* **PROVIDED ENTRIES**:

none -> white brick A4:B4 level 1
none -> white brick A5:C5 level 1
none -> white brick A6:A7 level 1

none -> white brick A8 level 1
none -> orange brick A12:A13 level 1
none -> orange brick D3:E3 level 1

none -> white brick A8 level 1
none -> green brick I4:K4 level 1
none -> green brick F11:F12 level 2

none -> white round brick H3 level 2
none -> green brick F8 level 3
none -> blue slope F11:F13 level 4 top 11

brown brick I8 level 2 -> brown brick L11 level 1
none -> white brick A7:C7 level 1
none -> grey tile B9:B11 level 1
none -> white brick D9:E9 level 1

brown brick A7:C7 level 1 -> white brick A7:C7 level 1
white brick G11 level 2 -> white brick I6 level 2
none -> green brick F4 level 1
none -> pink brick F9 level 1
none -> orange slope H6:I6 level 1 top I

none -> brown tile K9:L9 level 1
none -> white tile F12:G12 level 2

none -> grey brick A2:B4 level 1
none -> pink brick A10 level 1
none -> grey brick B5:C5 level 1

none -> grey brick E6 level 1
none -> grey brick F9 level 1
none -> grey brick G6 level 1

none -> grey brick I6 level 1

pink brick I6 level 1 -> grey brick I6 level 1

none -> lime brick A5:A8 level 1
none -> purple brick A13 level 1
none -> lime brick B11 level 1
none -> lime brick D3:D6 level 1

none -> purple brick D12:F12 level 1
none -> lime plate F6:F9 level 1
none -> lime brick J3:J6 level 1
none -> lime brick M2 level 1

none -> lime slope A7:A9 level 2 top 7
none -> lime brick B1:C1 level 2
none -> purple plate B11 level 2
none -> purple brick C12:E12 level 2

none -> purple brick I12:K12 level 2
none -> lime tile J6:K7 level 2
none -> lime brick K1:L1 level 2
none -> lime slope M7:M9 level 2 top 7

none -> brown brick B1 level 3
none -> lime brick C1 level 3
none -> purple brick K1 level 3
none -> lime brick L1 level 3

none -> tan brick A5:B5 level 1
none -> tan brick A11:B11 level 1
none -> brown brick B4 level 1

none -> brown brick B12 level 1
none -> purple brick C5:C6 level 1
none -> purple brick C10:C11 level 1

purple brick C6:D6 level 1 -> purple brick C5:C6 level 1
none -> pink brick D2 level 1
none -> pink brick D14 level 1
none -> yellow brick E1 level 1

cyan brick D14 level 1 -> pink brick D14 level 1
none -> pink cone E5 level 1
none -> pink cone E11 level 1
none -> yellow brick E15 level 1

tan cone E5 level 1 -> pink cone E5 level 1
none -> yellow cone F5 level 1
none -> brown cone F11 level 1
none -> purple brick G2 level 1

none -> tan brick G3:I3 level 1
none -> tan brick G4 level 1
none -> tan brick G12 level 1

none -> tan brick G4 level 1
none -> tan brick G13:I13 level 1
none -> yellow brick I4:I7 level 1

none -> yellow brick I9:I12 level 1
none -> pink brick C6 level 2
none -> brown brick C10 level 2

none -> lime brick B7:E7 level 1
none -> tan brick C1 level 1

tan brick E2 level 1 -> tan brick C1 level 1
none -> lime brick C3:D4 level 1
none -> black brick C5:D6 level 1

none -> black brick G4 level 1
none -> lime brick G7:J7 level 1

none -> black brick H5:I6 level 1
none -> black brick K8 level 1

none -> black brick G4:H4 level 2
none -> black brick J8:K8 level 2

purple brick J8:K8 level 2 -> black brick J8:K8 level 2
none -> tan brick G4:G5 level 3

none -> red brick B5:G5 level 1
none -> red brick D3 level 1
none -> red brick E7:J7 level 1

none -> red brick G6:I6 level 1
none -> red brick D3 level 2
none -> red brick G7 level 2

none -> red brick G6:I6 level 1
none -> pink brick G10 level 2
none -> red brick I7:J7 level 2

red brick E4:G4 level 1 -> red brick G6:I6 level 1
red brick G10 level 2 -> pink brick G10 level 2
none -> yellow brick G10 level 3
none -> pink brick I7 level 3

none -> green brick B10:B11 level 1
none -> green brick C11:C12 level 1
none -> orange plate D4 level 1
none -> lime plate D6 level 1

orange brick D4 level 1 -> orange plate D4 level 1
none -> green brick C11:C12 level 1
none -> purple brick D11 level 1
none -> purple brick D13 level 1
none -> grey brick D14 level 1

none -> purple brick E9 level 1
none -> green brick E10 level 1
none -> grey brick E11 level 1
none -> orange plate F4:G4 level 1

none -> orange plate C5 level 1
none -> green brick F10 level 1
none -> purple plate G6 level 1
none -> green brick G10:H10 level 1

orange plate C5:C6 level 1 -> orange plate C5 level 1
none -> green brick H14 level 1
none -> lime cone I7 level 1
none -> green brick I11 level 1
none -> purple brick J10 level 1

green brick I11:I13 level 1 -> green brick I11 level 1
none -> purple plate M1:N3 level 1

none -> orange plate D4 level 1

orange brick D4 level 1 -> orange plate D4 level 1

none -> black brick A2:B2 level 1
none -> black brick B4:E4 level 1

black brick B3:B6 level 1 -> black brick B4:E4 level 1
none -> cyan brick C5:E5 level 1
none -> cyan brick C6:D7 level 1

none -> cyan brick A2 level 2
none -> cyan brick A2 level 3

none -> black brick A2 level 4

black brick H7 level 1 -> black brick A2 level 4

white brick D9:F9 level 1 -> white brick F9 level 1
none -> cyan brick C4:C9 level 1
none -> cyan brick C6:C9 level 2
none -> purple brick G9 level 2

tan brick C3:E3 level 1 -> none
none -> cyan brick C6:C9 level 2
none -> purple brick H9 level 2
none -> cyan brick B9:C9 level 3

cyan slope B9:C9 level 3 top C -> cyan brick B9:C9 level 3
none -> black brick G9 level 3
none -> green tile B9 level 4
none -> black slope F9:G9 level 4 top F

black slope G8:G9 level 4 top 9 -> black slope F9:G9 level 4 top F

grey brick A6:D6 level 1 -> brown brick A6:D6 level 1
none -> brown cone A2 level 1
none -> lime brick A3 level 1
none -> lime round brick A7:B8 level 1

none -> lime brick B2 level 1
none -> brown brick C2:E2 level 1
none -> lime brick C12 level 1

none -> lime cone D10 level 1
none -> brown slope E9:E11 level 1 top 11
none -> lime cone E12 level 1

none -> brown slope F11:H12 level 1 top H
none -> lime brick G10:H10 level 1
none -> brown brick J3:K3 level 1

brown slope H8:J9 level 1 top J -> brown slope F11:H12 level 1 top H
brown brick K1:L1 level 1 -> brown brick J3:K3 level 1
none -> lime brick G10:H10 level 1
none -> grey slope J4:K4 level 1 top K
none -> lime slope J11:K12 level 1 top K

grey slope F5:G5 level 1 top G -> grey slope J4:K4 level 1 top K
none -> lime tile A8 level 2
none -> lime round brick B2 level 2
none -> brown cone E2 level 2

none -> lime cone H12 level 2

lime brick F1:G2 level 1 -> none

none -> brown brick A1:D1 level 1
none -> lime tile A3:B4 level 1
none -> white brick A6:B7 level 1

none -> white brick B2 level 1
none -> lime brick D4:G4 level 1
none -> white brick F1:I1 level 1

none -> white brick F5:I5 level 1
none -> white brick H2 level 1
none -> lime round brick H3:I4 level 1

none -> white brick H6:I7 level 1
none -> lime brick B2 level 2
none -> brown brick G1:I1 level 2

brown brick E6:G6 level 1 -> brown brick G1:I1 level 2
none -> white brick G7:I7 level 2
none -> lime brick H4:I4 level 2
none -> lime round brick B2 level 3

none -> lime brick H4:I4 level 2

* **EXERCISE BRIEF**:
Copy out the material above in full so that every line matches the original.

* **FINISHED EXERCISE**:
none -> white brick A4:B4 level 1
none -> white brick A5:C5 level 1
none -> white brick A6:A7 level 1

none -> white brick A8 level 1
none -> orange brick A12:A13 level 1
none -> orange brick D3:E3 level 1

none -> white brick A8 level 1
none -> green brick I4:K4 level 1
none -> green brick F11:F12 level 2

none -> white round brick H3 level 2
none -> green brick F8 level 3
none -> blue slope F11:F13 level 4 top 11

brown brick I8 level 2 -> brown brick L11 level 1
none -> white brick A7:C7 level 1
none -> grey tile B9:B11 level 1
none -> white brick D9:E9 level 1

brown brick A7:C7 level 1 -> white brick A7:C7 level 1
white brick G11 level 2 -> white brick I6 level 2
none -> green brick F4 level 1
none -> pink brick F9 level 1
none -> orange slope H6:I6 level 1 top I

none -> brown tile K9:L9 level 1
none -> white tile F12:G12 level 2

none -> grey brick A2:B4 level 1
none -> pink brick A10 level 1
none -> grey brick B5:C5 level 1

none -> grey brick E6 level 1
none -> grey brick F9 level 1
none -> grey brick G6 level 1

none -> grey brick I6 level 1

pink brick I6 level 1 -> grey brick I6 level 1

none -> lime brick A5:A8 level 1
none -> purple brick A13 level 1
none -> lime brick B11 level 1
none -> lime brick D3:D6 level 1

none -> purple brick D12:F12 level 1
none -> lime plate F6:F9 level 1
none -> lime brick J3:J6 level 1
none -> lime brick M2 level 1

none -> lime slope A7:A9 level 2 top 7
none -> lime brick B1:C1 level 2
none -> purple plate B11 level 2
none -> purple brick C12:E12 level 2

none -> purple brick I12:K12 level 2
none -> lime tile J6:K7 level 2
none -> lime brick K1:L1 level 2
none -> lime slope M7:M9 level 2 top 7

none -> brown brick B1 level 3
none -> lime brick C1 level 3
none -> purple brick K1 level 3
none -> lime brick L1 level 3

none -> tan brick A5:B5 level 1
none -> tan brick A11:B11 level 1
none -> brown brick B4 level 1

none -> brown brick B12 level 1
none -> purple brick C5:C6 level 1
none -> purple brick C10:C11 level 1

purple brick C6:D6 level 1 -> purple brick C5:C6 level 1
none -> pink brick D2 level 1
none -> pink brick D14 level 1
none -> yellow brick E1 level 1

cyan brick D14 level 1 -> pink brick D14 level 1
none -> pink cone E5 level 1
none -> pink cone E11 level 1
none -> yellow brick E15 level 1

tan cone E5 level 1 -> pink cone E5 level 1
none -> yellow cone F5 level 1
none -> brown cone F11 level 1
none -> purple brick G2 level 1

none -> tan brick G3:I3 level 1
none -> tan brick G4 level 1
none -> tan brick G12 level 1

none -> tan brick G4 level 1
none -> tan brick G13:I13 level 1
none -> yellow brick I4:I7 level 1

none -> yellow brick I9:I12 level 1
none -> pink brick C6 level 2
none -> brown brick C10 level 2

none -> lime brick B7:E7 level 1
none -> tan brick C1 level 1

tan brick E2 level 1 -> tan brick C1 level 1
none -> lime brick C3:D4 level 1
none -> black brick C5:D6 level 1

none -> black brick G4 level 1
none -> lime brick G7:J7 level 1

none -> black brick H5:I6 level 1
none -> black brick K8 level 1

none -> black brick G4:H4 level 2
none -> black brick J8:K8 level 2

purple brick J8:K8 level 2 -> black brick J8:K8 level 2
none -> tan brick G4:G5 level 3

none -> red brick B5:G5 level 1
none -> red brick D3 level 1
none -> red brick E7:J7 level 1

none -> red brick G6:I6 level 1
none -> red brick D3 level 2
none -> red brick G7 level 2

none -> red brick G6:I6 level 1
none -> pink brick G10 level 2
none -> red brick I7:J7 level 2

red brick E4:G4 level 1 -> red brick G6:I6 level 1
red brick G10 level 2 -> pink brick G10 level 2
none -> yellow brick G10 level 3
none -> pink brick I7 level 3

none -> green brick B10:B11 level 1
none -> green brick C11:C12 level 1
none -> orange plate D4 level 1
none -> lime plate D6 level 1

orange brick D4 level 1 -> orange plate D4 level 1
none -> green brick C11:C12 level 1
none -> purple brick D11 level 1
none -> purple brick D13 level 1
none -> grey brick D14 level 1

none -> purple brick E9 level 1
none -> green brick E10 level 1
none -> grey brick E11 level 1
none -> orange plate F4:G4 level 1

none -> orange plate C5 level 1
none -> green brick F10 level 1
none -> purple plate G6 level 1
none -> green brick G10:H10 level 1

orange plate C5:C6 level 1 -> orange plate C5 level 1
none -> green brick H14 level 1
none -> lime cone I7 level 1
none -> green brick I11 level 1
none -> purple brick J10 level 1

green brick I11:I13 level 1 -> green brick I11 level 1
none -> purple plate M1:N3 level 1

none -> orange plate D4 level 1

orange brick D4 level 1 -> orange plate D4 level 1

none -> black brick A2:B2 level 1
none -> black brick B4:E4 level 1

black brick B3:B6 level 1 -> black brick B4:E4 level 1
none -> cyan brick C5:E5 level 1
none -> cyan brick C6:D7 level 1

none -> cyan brick A2 level 2
none -> cyan brick A2 level 3

none -> black brick A2 level 4

black brick H7 level 1 -> black brick A2 level 4

white brick D9:F9 level 1 -> white brick F9 level 1
none -> cyan brick C4:C9 level 1
none -> cyan brick C6:C9 level 2
none -> purple brick G9 level 2

tan brick C3:E3 level 1 -> none
none -> cyan brick C6:C9 level 2
none -> purple brick H9 level 2
none -> cyan brick B9:C9 level 3

cyan slope B9:C9 level 3 top C -> cyan brick B9:C9 level 3
none -> black brick G9 level 3
none -> green tile B9 level 4
none -> black slope F9:G9 level 4 top F

black slope G8:G9 level 4 top 9 -> black slope F9:G9 level 4 top F

grey brick A6:D6 level 1 -> brown brick A6:D6 level 1
none -> brown cone A2 level 1
none -> lime brick A3 level 1
none -> lime round brick A7:B8 level 1

none -> lime brick B2 level 1
none -> brown brick C2:E2 level 1
none -> lime brick C12 level 1

none -> lime cone D10 level 1
none -> brown slope E9:E11 level 1 top 11
none -> lime cone E12 level 1

none -> brown slope F11:H12 level 1 top H
none -> lime brick G10:H10 level 1
none -> brown brick J3:K3 level 1

brown slope H8:J9 level 1 top J -> brown slope F11:H12 level 1 top H
brown brick K1:L1 level 1 -> brown brick J3:K3 level 1
none -> lime brick G10:H10 level 1
none -> grey slope J4:K4 level 1 top K
none -> lime slope J11:K12 level 1 top K

grey slope F5:G5 level 1 top G -> grey slope J4:K4 level 1 top K
none -> lime tile A8 level 2
none -> lime round brick B2 level 2
none -> brown cone E2 level 2

none -> lime cone H12 level 2

lime brick F1:G2 level 1 -> none

none -> brown brick A1:D1 level 1
none -> lime tile A3:B4 level 1
none -> white brick A6:B7 level 1

none -> white brick B2 level 1
none -> lime brick D4:G4 level 1
none -> white brick F1:I1 level 1

none -> white brick F5:I5 level 1
none -> white brick H2 level 1
none -> lime round brick H3:I4 level 1

none -> white brick H6:I7 level 1
none -> lime brick B2 level 2
none -> brown brick G1:I1 level 2

brown brick E6:G6 level 1 -> brown brick G1:I1 level 2
none -> white brick G7:I7 level 2
none -> lime brick H4:I4 level 2
none -> lime round brick B2 level 3

none -> lime brick H4:I4 level 2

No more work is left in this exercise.